Start of Block

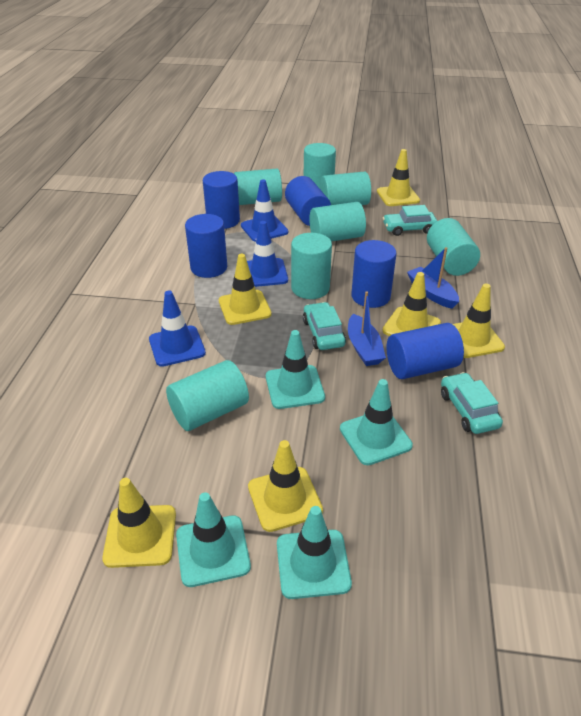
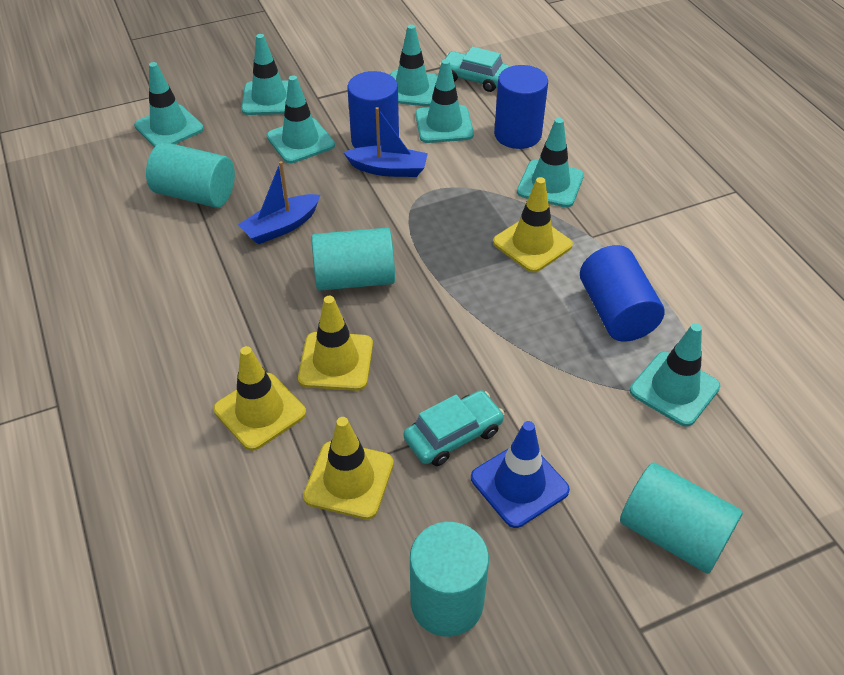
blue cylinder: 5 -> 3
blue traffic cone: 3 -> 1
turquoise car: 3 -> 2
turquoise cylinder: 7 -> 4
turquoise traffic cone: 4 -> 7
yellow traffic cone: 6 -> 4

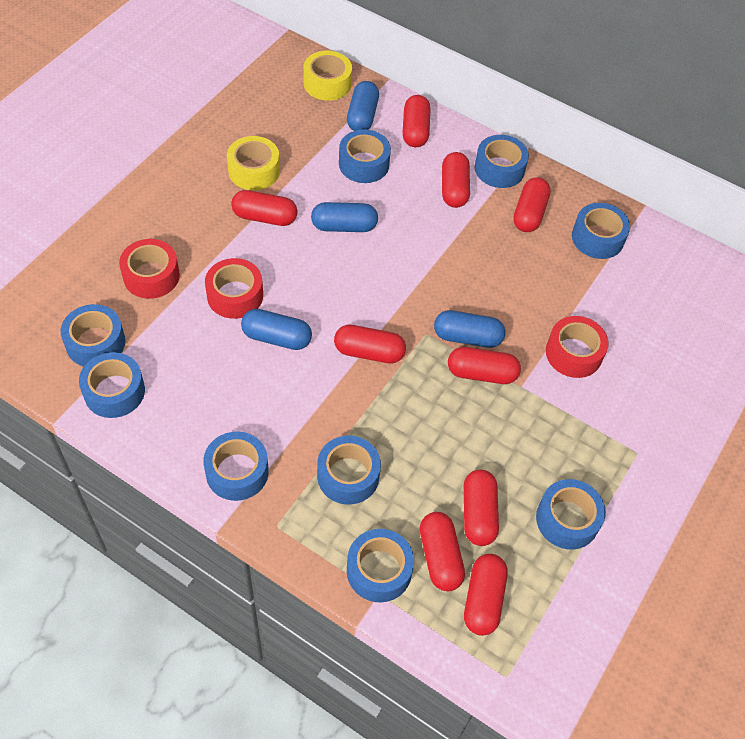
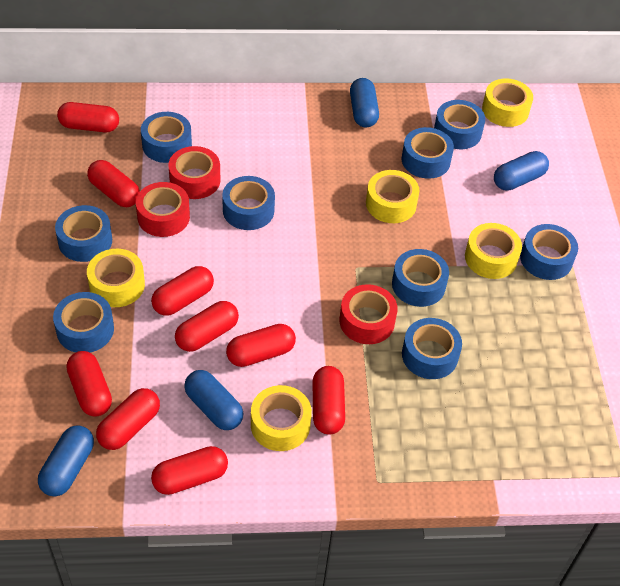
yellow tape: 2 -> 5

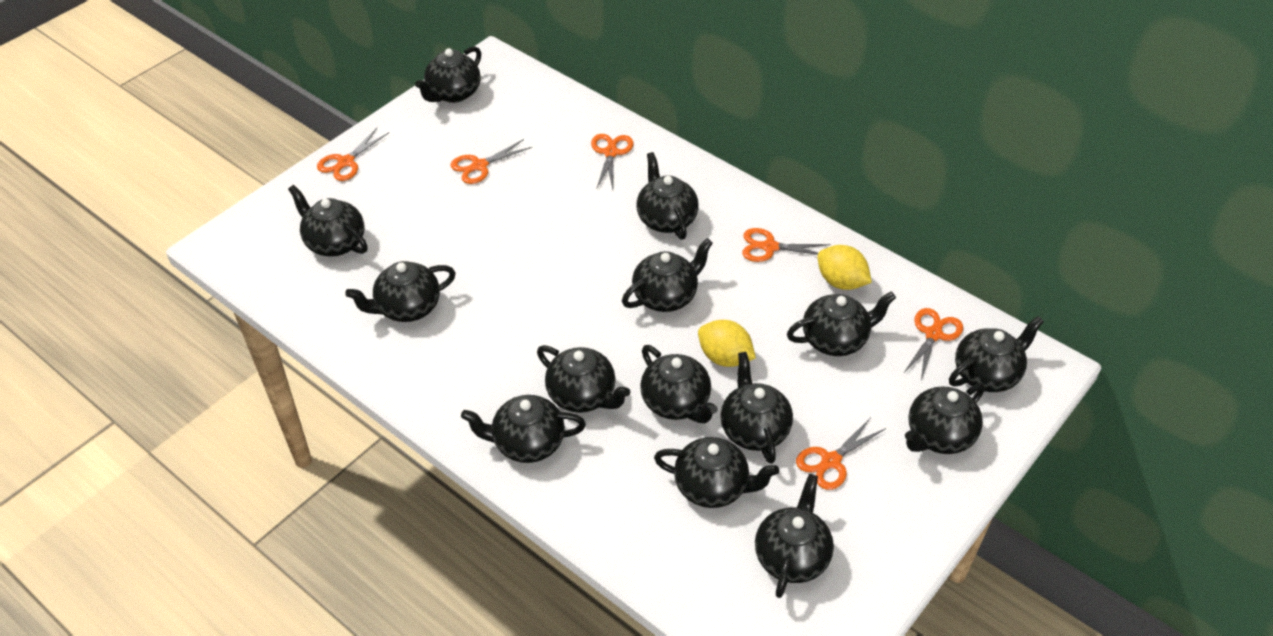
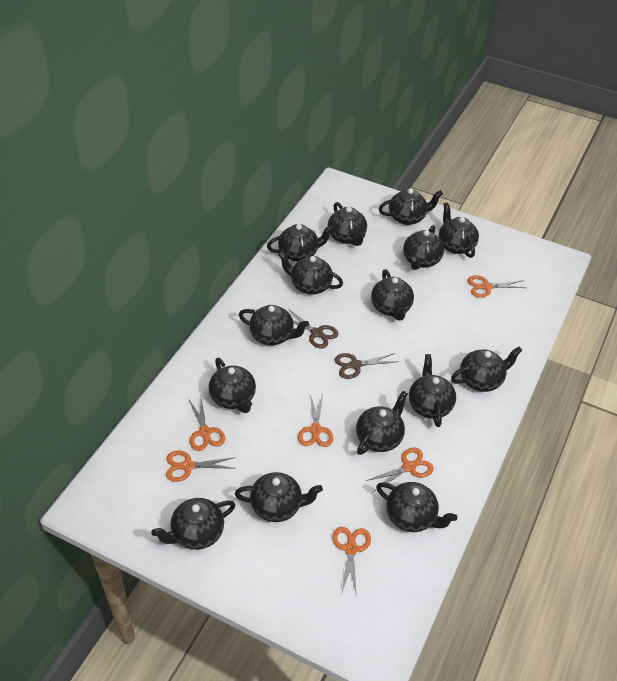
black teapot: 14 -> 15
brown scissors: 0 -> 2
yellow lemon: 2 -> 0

End of Block

Only the lines from the line with "yellow tape: 2 -> 5" to the end of the records should be repeated, exactly and without pictures.

yellow tape: 2 -> 5

black teapot: 14 -> 15
brown scissors: 0 -> 2
yellow lemon: 2 -> 0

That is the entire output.